- Opening Delimiter -
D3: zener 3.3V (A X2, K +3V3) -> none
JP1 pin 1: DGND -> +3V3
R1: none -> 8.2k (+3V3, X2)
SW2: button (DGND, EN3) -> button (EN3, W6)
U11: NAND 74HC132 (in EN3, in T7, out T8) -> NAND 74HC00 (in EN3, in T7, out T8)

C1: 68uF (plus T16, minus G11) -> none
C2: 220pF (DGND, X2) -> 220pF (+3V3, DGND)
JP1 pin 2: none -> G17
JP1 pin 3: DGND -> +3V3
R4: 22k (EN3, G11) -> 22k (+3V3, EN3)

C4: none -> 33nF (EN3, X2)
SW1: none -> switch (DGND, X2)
- Closing Delimiter -
» REQUIRED WORK
In the listing above, find each line with the word "none" and copy it.

» TASK SOLUTION
D3: zener 3.3V (A X2, K +3V3) -> none
R1: none -> 8.2k (+3V3, X2)
C1: 68uF (plus T16, minus G11) -> none
JP1 pin 2: none -> G17
C4: none -> 33nF (EN3, X2)
SW1: none -> switch (DGND, X2)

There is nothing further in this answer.